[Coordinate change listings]
★ ★ ★
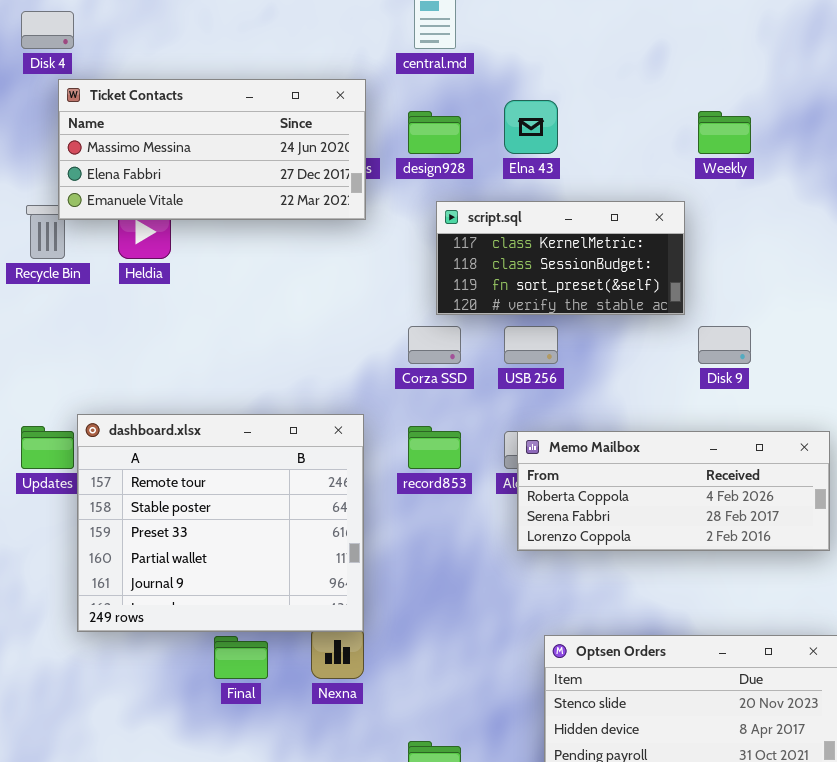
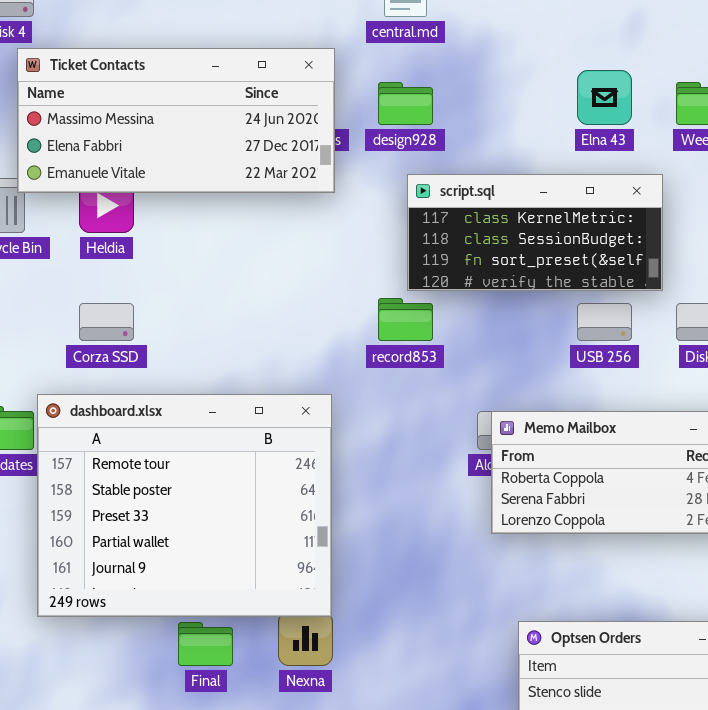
Elna 43: [504,100,558,154] -> [577,70,632,125], moved
Corza SSD: [408,326,461,364] -> [79,303,134,341], moved
USB 256: [504,326,558,364] -> [577,303,632,341], moved
record853: [408,426,461,469] -> [378,298,433,341], moved

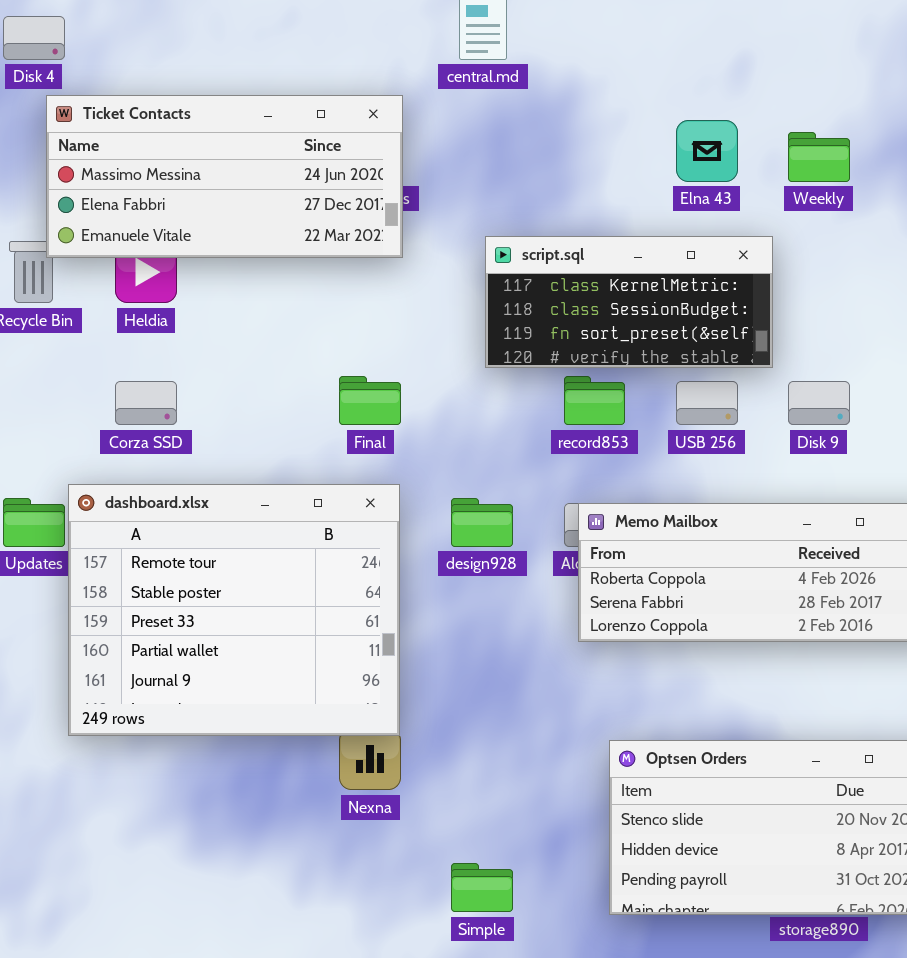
design928: [378,82,433,125] -> [451,498,513,547], moved
record853: [378,298,433,341] -> [564,376,625,425], moved
Final: [178,622,233,666] -> [339,376,401,425], moved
★ ★ ★
WORK TO BE COMPLETED: In the copy, include each entry exactly as written and none of the pictures.

OUTPUT:
Elna 43: [504,100,558,154] -> [577,70,632,125], moved
Corza SSD: [408,326,461,364] -> [79,303,134,341], moved
USB 256: [504,326,558,364] -> [577,303,632,341], moved
record853: [408,426,461,469] -> [378,298,433,341], moved

design928: [378,82,433,125] -> [451,498,513,547], moved
record853: [378,298,433,341] -> [564,376,625,425], moved
Final: [178,622,233,666] -> [339,376,401,425], moved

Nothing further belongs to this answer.